# START OF PROVIDED INFORMATION

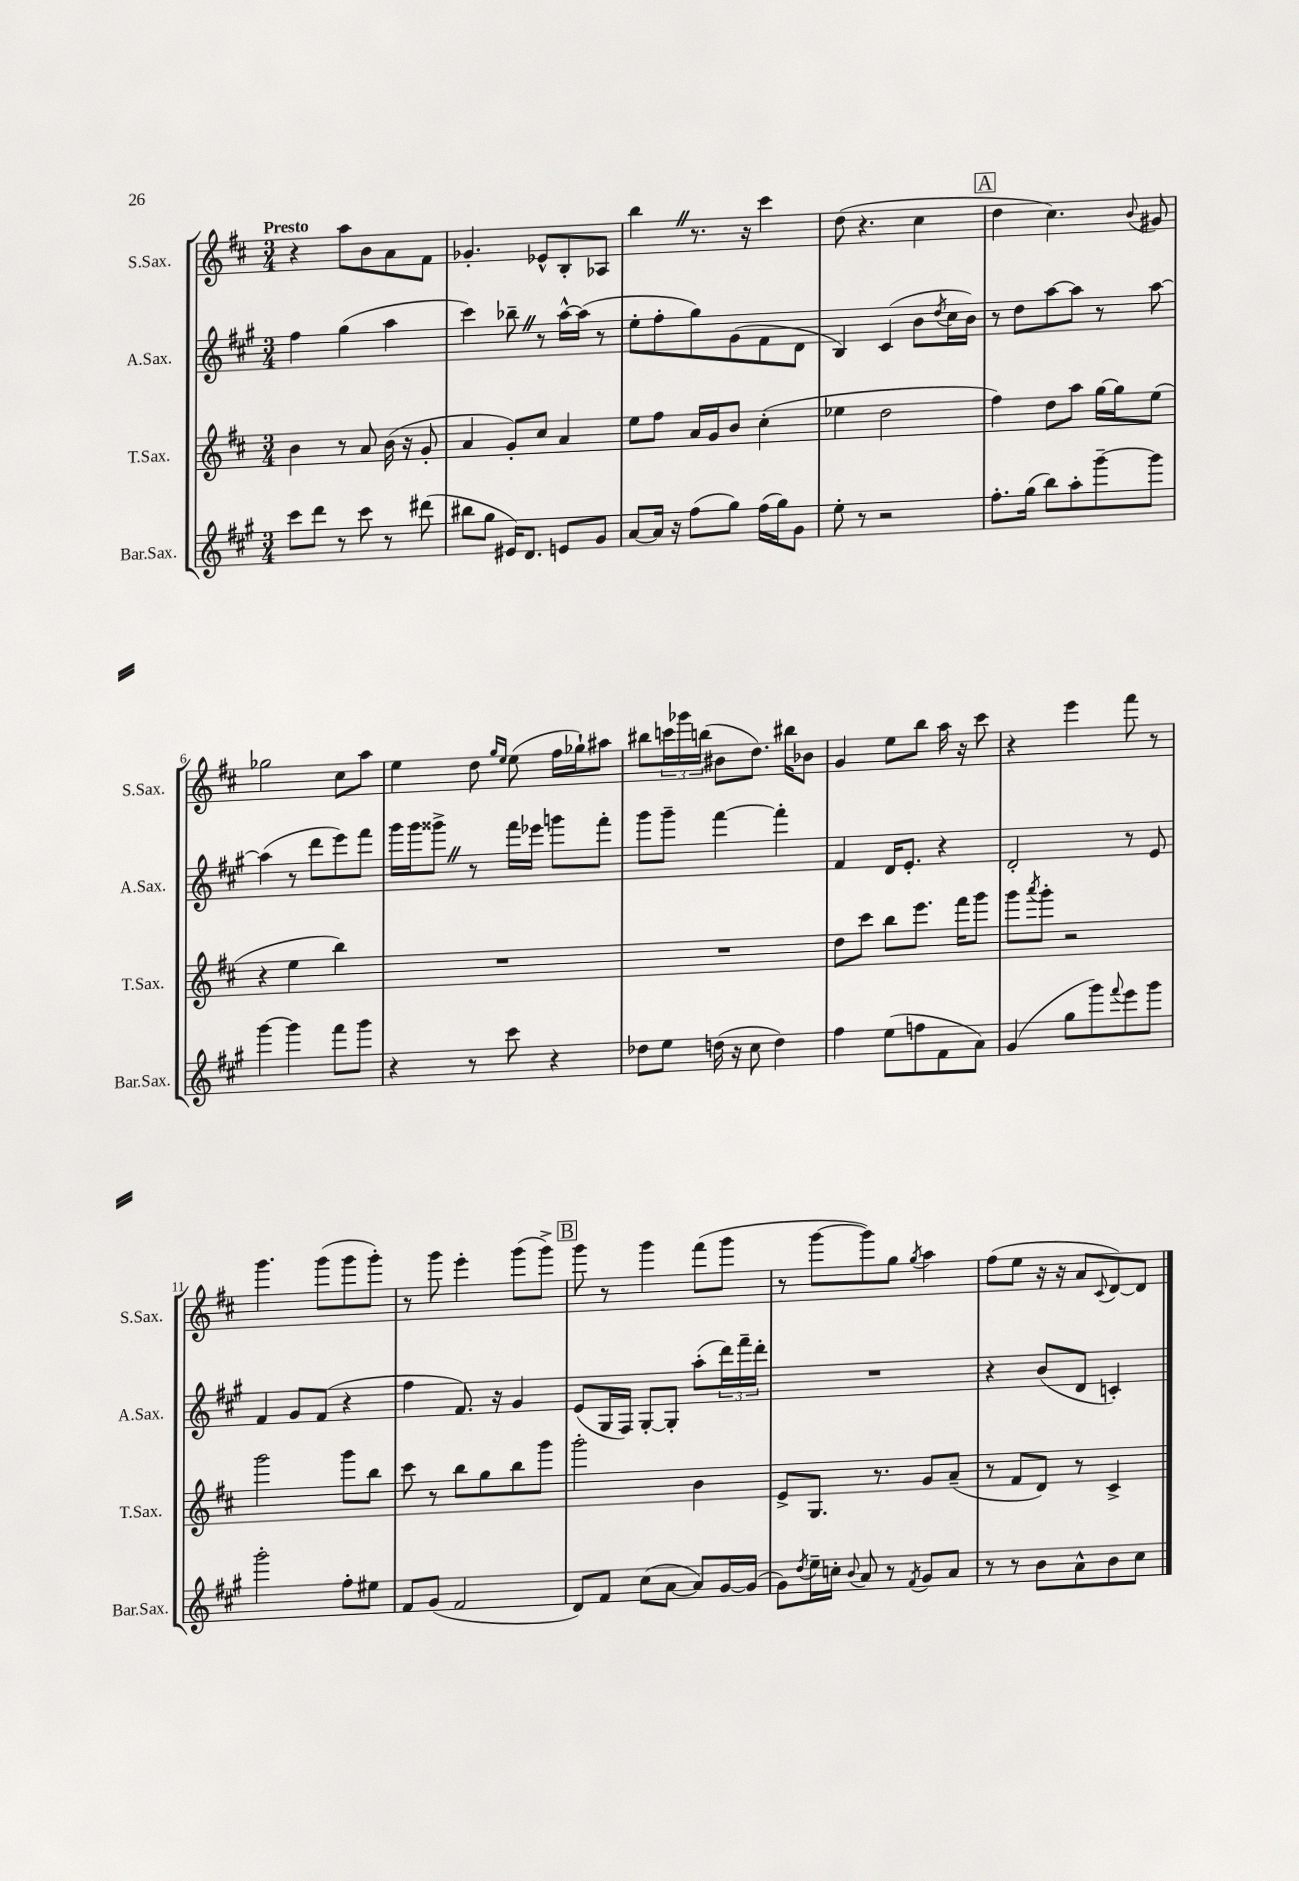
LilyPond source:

<<
\new StaffGroup <<
\new Staff = "s0" \with { instrumentName = "S.Sax." shortInstrumentName = "S.Sax." } {
    \clef treble \key d \major \numericTimeSignature \time 3/4 \tempo "Presto"
    r4 a''8 b'8 a'8 fis'8 |
    ges'4.-. ees'8-^ b8-. aes8 |
    b''4 \once \override BreathingSign.text = \markup { \musicglyph "scripts.caesura.straight" } \breathe r8. r16 cis'''4 |
    d''8( r4. cis''4 |
    \mark \markup { \box "A" } d''4 cis''4.) \appoggiatura { b'8 } gis'8 |
    ges''2 cis''8 a''8 |
    e''4 d''8 \grace { g''16 e''16 } e''8( fis''16 ges''16-!) ais''8 |
    bis''8 \tuplet 3/2 { c'''16 ges'''16 b''16( } bis'8 d''8.) bis''16 bes'8 |
    g'4 e''8 b''8 a''16 r16 cis'''8 |
    r4 e'''4 fis'''8 r8 |
    g'''4. g'''8( g'''8 g'''8-.) |
    r8 g'''8 e'''4-. g'''8( g'''8->) |
    \mark \markup { \box "B" } g'''8 r8 g'''4 fis'''8( g'''8 |
    r8 g'''8~ g'''8) g''8 \acciaccatura { g''8 } a''4 |
    fis''8( e''8 r16 r16 a'8 \appoggiatura { cis'8 } d'8~) d'8 \bar "|." |
}
\new Staff = "s1" \with { instrumentName = "A.Sax." shortInstrumentName = "A.Sax." } {
    \clef treble \key a \major \numericTimeSignature \time 3/4
    fis''4 gis''4( a''4 |
    cis'''4) bes''8-- \once \override BreathingSign.text = \markup { \musicglyph "scripts.caesura.straight" } \breathe r8 a''16~-^ a''16( r8 |
    e''8-. fis''8-. gis''8) gis'8( fis'8 d'8 |
    b4) cis'4( b'8 \acciaccatura { d''8 } cis''16 b'16) |
    \mark \markup { \box "A" } r8 d''8 a''8~ a''8 r8 a''8~ |
    a''4( r8 d'''8 e'''8) fis'''8 |
    gis'''16 gis'''16 gisis'''8-> \once \override BreathingSign.text = \markup { \musicglyph "scripts.caesura.straight" } \breathe r8 fis'''16 ees'''16 g'''8 fis'''8-. |
    gis'''8 gis'''8-- fis'''4~ fis'''4-. |
    fis'4 d'16 e'8.-. r4 |
    d'2-. r8 e'8 |
    fis'4 gis'8 fis'8( r4 |
    fis''4 fis'8.) r16 gis'4 |
    \mark \markup { \box "B" } e'8( gis16 fis16) gis8~-. gis8-. a''8-.( \tuplet 3/2 { d'''16) fis'''16-- d'''16-. } |
    R2. |
    r4 b'8( d'8 c'4-.) \bar "|." |
}
\new Staff = "s2" \with { instrumentName = "T.Sax." shortInstrumentName = "T.Sax." } {
    \clef treble \key d \major \numericTimeSignature \time 3/4
    b'4 r8 a'8 b'16( r16 g'8-. |
    a'4 g'8-.) cis''8 a'4 |
    e''8 fis''8 a'16 g'16 b'8 cis''4-.( |
    ees''4 d''2 |
    \mark \markup { \box "A" } fis''4) d''8 a''8 g''16~ g''16 e''8( |
    r4 e''4 b''4) |
    R2. |
    R2. |
    d''8 cis'''8 b''8 e'''8. fis'''16 g'''8 |
    g'''8 \acciaccatura { a'''8 } g'''8-. r2 |
    g'''2 g'''8 b''8 |
    cis'''8 r8 b''8 g''8 b''8 g'''8 |
    \mark \markup { \box "B" } g'''2-. b'4 |
    e'8-> g8. r8. g'8 a'8--( |
    r8 fis'8 d'8) r8 cis'4-> \bar "|." |
}
\new Staff = "s3" \with { instrumentName = "Bar.Sax." shortInstrumentName = "Bar.Sax." } {
    \clef treble \key a \major \numericTimeSignature \time 3/4
    cis'''8 d'''8 r8 cis'''8 r8 dis'''8( |
    bis''8 gis''8 eis'16) d'8. e'8 gis'8 |
    a'8~ a'16 r16 fis''8( gis''8) fis''16( gis''16) gis'8 |
    e''8-. r8 r2 |
    \mark \markup { \box "A" } fis''8.-. gis''16( b''8) a''8-. gis'''8~-- gis'''8 |
    gis'''4~ gis'''4 fis'''8 gis'''8 |
    r4 r8 cis'''8 r4 |
    des''8 e''8 d''16( r16 cis''8 d''4) |
    fis''4 e''8( f''8 fis'8 a'8) |
    gis'4( gis''8 gis'''8) \appoggiatura { fis'''8 } e'''8 gis'''8 |
    gis'''2-. fis''8-. eis''8 |
    fis'8 gis'8( fis'2 |
    \mark \markup { \box "B" } d'8) fis'8 cis''8( a'8~ a'8) gis'16~ gis'16( |
    gis'8) \acciaccatura { d''8 } e''16-- c''16-. \appoggiatura { b'8 } a'8 r8 \acciaccatura { fis'8 } gis'8 a'8 |
    r8 r8 b'8 a'8-^ b'8 cis''8 \bar "|." |
}
>>
>>
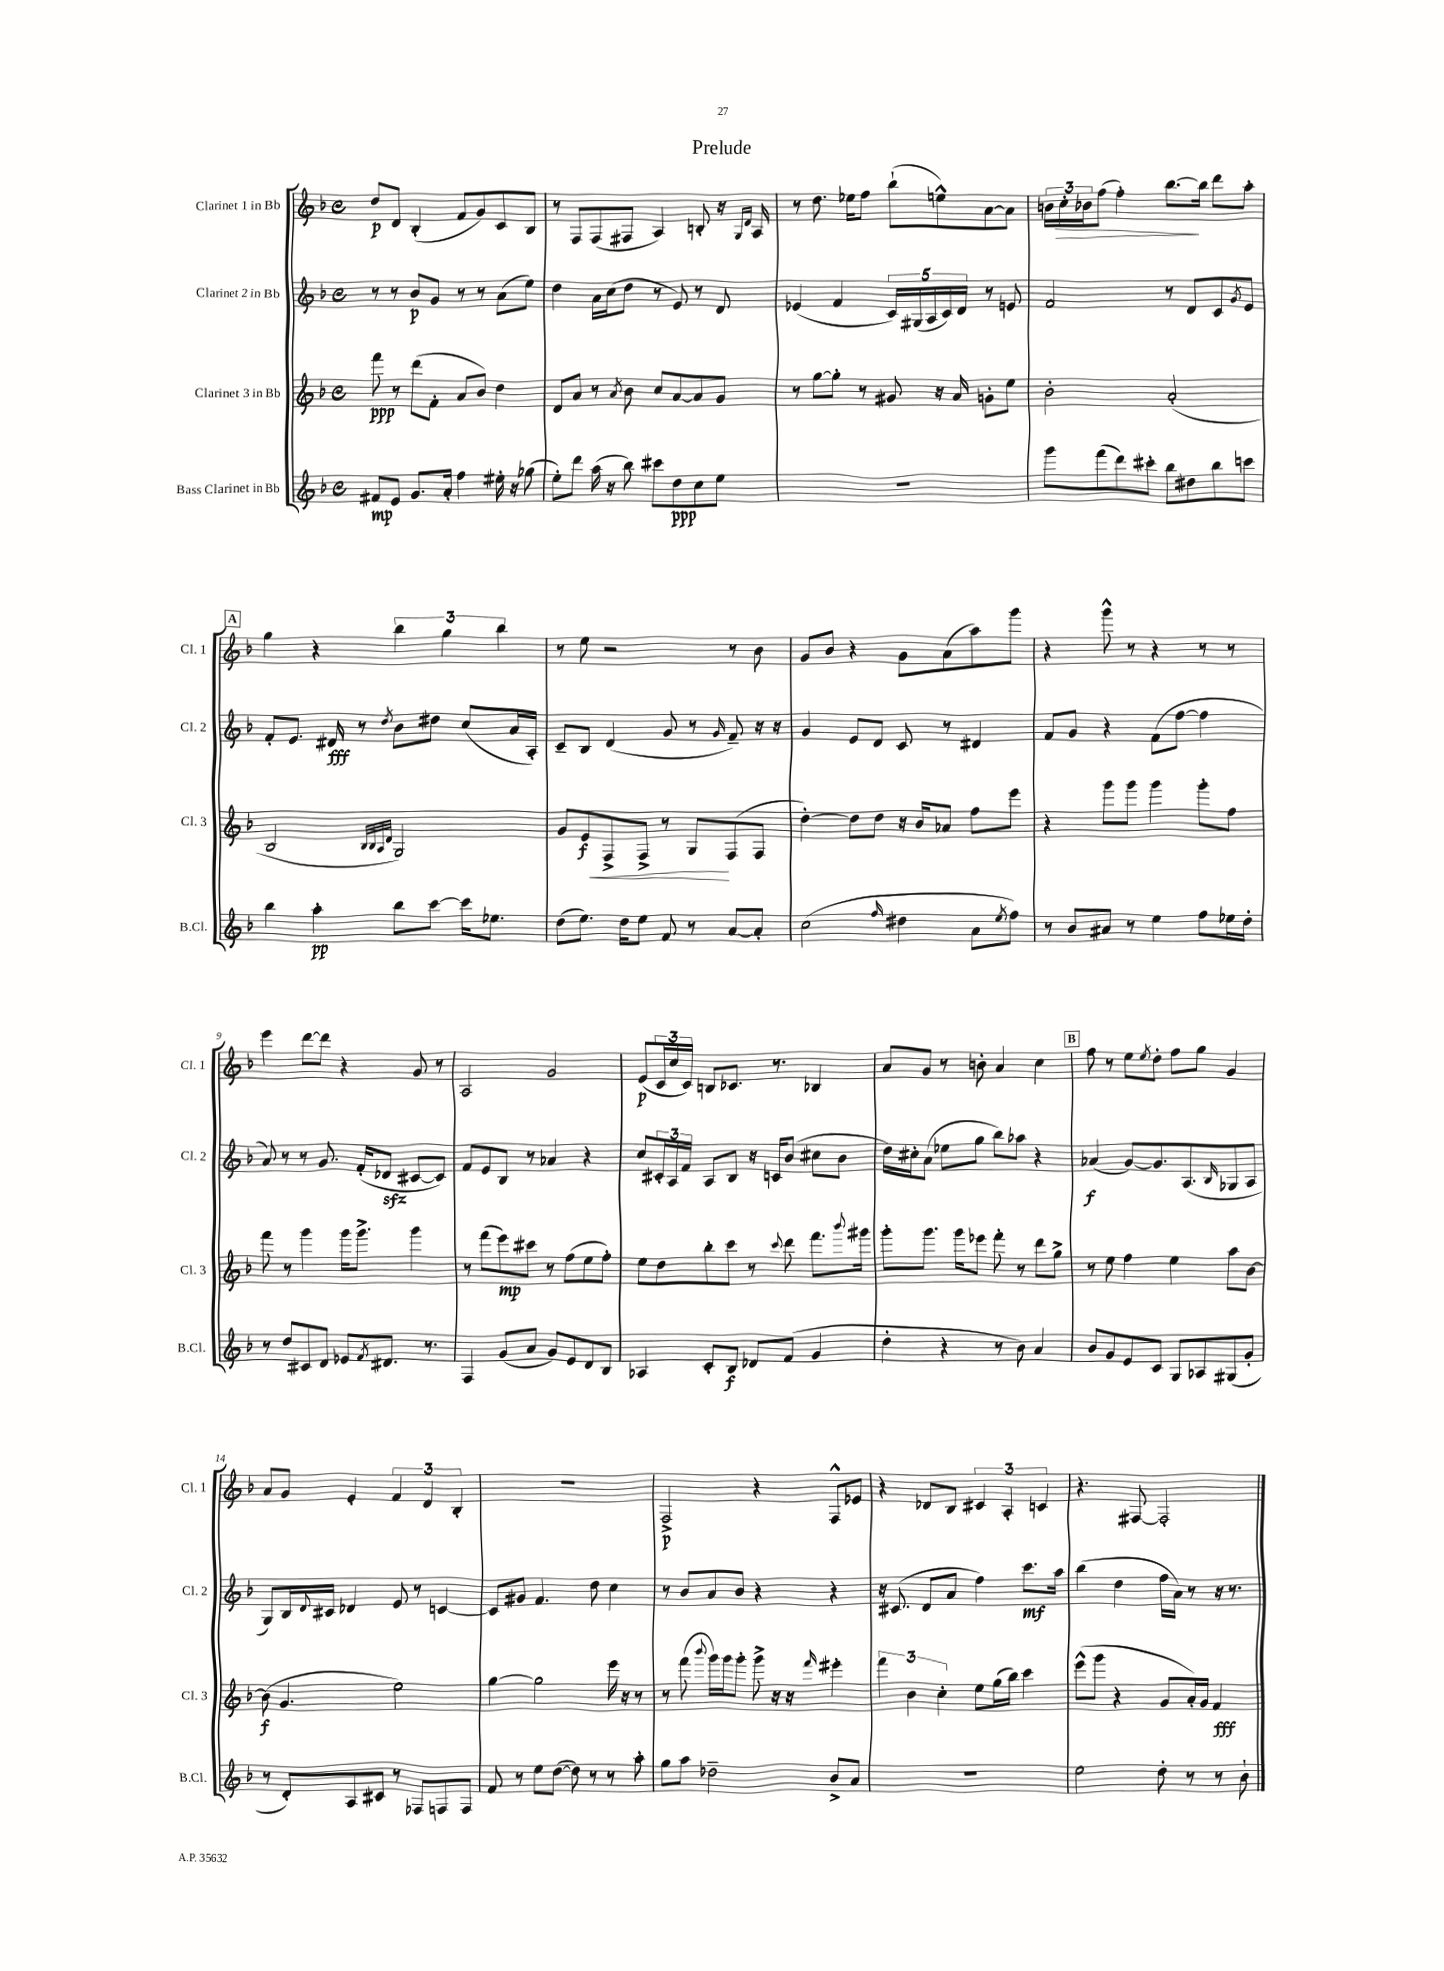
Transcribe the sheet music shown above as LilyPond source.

\header { title = "Prelude" }
<<
\new StaffGroup <<
\new Staff = "s0" \with { instrumentName = "Clarinet 1 in Bb" shortInstrumentName = "Cl. 1" } {
    \clef treble \key f \major \defaultTimeSignature \time 4/4
    d''8\p d'8 bes4-.( f'8 g'8) c'8 bes8 |
    r8 f8 f8( fis8 a4) b8-. r16 \grace { g16 d'16 } a16 |
    r8 d''8. ees''16 f''8 bes''8-!( e''8-^) a'8~ a'8 |
    \tuplet 3/2 { b'16 c''16-.\> bes'16 } f''8( f''4-.) bes''8.~\! bes''16 d'''8 a''8-. |
    \mark \markup { \box "A" } g''4 r4 \tuplet 3/2 { bes''4 g''4 bes''4 } |
    r8 e''8 r2 r8 bes'8 |
    g'8 bes'8 r4 g'8 a'8( a''8) g'''8 |
    r4 g'''8-^ r8 r4 r8 r8 |
    e'''4 d'''8~ d'''8 r4 g'8 r8 |
    a2 g'2 |
    e'8\p( \tuplet 3/2 { c'16 c''16 c'16) } b8 ces'8. r8. bes4 |
    a'8 g'8 r8 b'8-. a'4 c''4 |
    \mark \markup { \box "B" } f''8 r8 e''8 \acciaccatura { e''8 } d''8-. f''8 g''8 g'4 |
    a'8 g'8 e'4-. \tuplet 3/2 { f'4 d'4 bes4-. } |
    R1 |
    f2->\p r4 f8-^ ees'8 |
    r4 des'8 bes8 \tuplet 3/2 { cis'4 a4-. c'4 } |
    r4. fis8~ fis2-. \bar "|." |
}
\new Staff = "s1" \with { instrumentName = "Clarinet 2 in Bb" shortInstrumentName = "Cl. 2" } {
    \clef treble \key f \major \defaultTimeSignature \time 4/4
    r8 r8 bes'8\p g'8 r8 r8 a'8( e''8) |
    d''4 a'16 c''16( d''8 r8 e'8) r8 d'8 |
    ees'4( f'4 \tuplet 5/4 { c'16) gis16( a16 c'16) d'16 } r8 e'8 |
    f'2 r8 d'8 c'8 \acciaccatura { g'8 } e'8 |
    \mark \markup { \box "A" } f'8-. e'8. dis'16\fff r8 \acciaccatura { d''8 } bes'8 dis''8 c''8( a'16 a16-.) |
    c'8-- bes8 d'4( g'8 r8 \grace { g'16 } f'8--) r16 r16 |
    g'4 e'8 d'8 c'8 r8 dis'4 |
    f'8 g'8 r4 f'8( f''8~ f''4 |
    a'8) r8 r8 g'8. f'16-.( des'8\sfz cis'8~ cis'8) |
    f'8 e'8 bes8 r8 aes'4 r4 |
    c''8 \tuplet 3/2 { cis'16-. a16 f'16 } a8 bes8 r16 c'16 bes'8( cis''8 bes'8 |
    d''16) cis''16-. a'8( ees''8 g''8 bes''8) aes''8 r4 |
    \mark \markup { \box "B" } aes'4\f( g'8~) g'8. a8.( \grace { bes16 } ges8 a8 |
    g8) bes16 \appoggiatura { d'8 } cis'16 des'4 e'8 r8 c'4~ |
    c'8 gis'8 f'4. d''8 c''4 |
    r8 bes'8 a'8 bes'8 r4 r4 |
    r16 cis'8.( d'8 a'8 f''4) c'''8.\mf a''16 |
    bes''4( d''4 f''16 a'16) r8 r16 r8. \bar "|." |
}
\new Staff = "s2" \with { instrumentName = "Clarinet 3 in Bb" shortInstrumentName = "Cl. 3" } {
    \clef treble \key f \major \defaultTimeSignature \time 4/4
    f'''8\ppp r8 d'''8( f'8-. a'8 bes'8) d''4 |
    d'8 a'8 r8 \acciaccatura { a'8 } bes'8 c''8 a'8~ a'8 g'8 |
    r8 g''8~ g''8-. r8 gis'8 r16 a'16 g'8-. e''8 |
    bes'2-. a'2-.( |
    \mark \markup { \box "A" } bes2 \grace { bes32 bes32 a32 d'32 } g2) |
    g'8 e'8\f\< f8-> f8-> r8 g8\! f8( f8 |
    d''4~-.) d''8 d''8 r16 bes'16 aes'8 f''8 e'''8 |
    r4 g'''8 g'''8 g'''4 g'''8-. f''8 |
    f'''8 r8 g'''4 g'''16 g'''8.-> g'''4 |
    r8 f'''8( e'''8\mp) cis'''8 r8 f''8( e''8 f''8-.) |
    e''8 d''8 bes''8-. c'''8 r8 \appoggiatura { c'''8 } d'''8 f'''8. \appoggiatura { bes'''8 } gis'''16 |
    g'''8-. g'''8. g'''16 ees'''8 f'''8-. r8 d'''8 g''8-> |
    \mark \markup { \box "B" } r8 e''8 f''4 e''4 a''8 bes'8~ |
    bes'8\f( g'4. e''2) |
    g''4~ g''2 e'''16 r16 r8 |
    r8 f'''8( \appoggiatura { bes'''8 } g'''16) g'''16 g'''8-. g'''8-> r16 r16 \grace { f'''16 } eis'''4-. |
    \tuplet 3/2 { f'''4 bes'4 c''4-. } e''8 g''16( bes''16) c'''4 |
    e'''8-^( g'''8 r4 g'8 a'16-.) g'16 f'4\fff \bar "|." |
}
\new Staff = "s3" \with { instrumentName = "Bass Clarinet in Bb" shortInstrumentName = "B.Cl." } {
    \clef treble \key f \major \defaultTimeSignature \time 4/4
    fis'8\mp e'8 g'8. a'16-. f''4 eis''16-. r16 ges''8( |
    e''8-.) d'''8 a''16( r16 bes''8) cis'''8 d''8\ppp c''8 e''8 |
    R1 |
    g'''8 f'''8( d'''8) cis'''8-. bes''8 dis''8 bes''8 c'''8 |
    \mark \markup { \box "A" } bes''4 a''4-.\pp bes''8 c'''8~ c'''16 ees''8. |
    d''8( e''8.) d''16 e''8 f'8 r8 a'8~ a'8-. |
    c''2( \grace { f''16 } dis''4 a'8 \acciaccatura { e''8 } f''8) |
    r8 bes'8 ais'8 r8 e''4 f''8 ees''16 d''16-. |
    r8 d''8 cis'8 d'8 ees'8 \acciaccatura { f'8 } dis'8. r8. |
    f4 g'8( a'8 g'8) e'8 d'8 bes8 |
    aes4 c'8-. bes8\f des'8 f'8( g'4 |
    d''4-. r4 r8 bes'8) a'4 |
    \mark \markup { \box "B" } bes'8 g'8 e'8 c'8 g8 aes8 gis8( g'8-. |
    r8 d'8-.) a8 cis'8 r8 fes8 f8 f8 |
    f'8 r8 e''8 d''8~( d''8) r8 r8 a''8-. |
    g''8 a''8 des''2-- bes'8-> a'8 |
    R1 |
    e''2 d''8-. r8 r8 bes'8-! \bar "|." |
}
>>
>>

# END OF PROVIDED INFORMATION

PROBLEM REQUIREMENTS: Gather every line in the rows above that contains the string "breathe", treating uppercase and lowercase letters as distinct.

ANSWER BELOW:
    b''4 \once \override BreathingSign.text = \markup { \musicglyph "scripts.caesura.straight" } \breathe r8. r16 cis'''4 |
    cis'''4) bes''8-- \once \override BreathingSign.text = \markup { \musicglyph "scripts.caesura.straight" } \breathe r8 a''16~-^ a''16( r8 |
    gis'''16 gis'''16 gisis'''8-> \once \override BreathingSign.text = \markup { \musicglyph "scripts.caesura.straight" } \breathe r8 fis'''16 ees'''16 g'''8 fis'''8-. |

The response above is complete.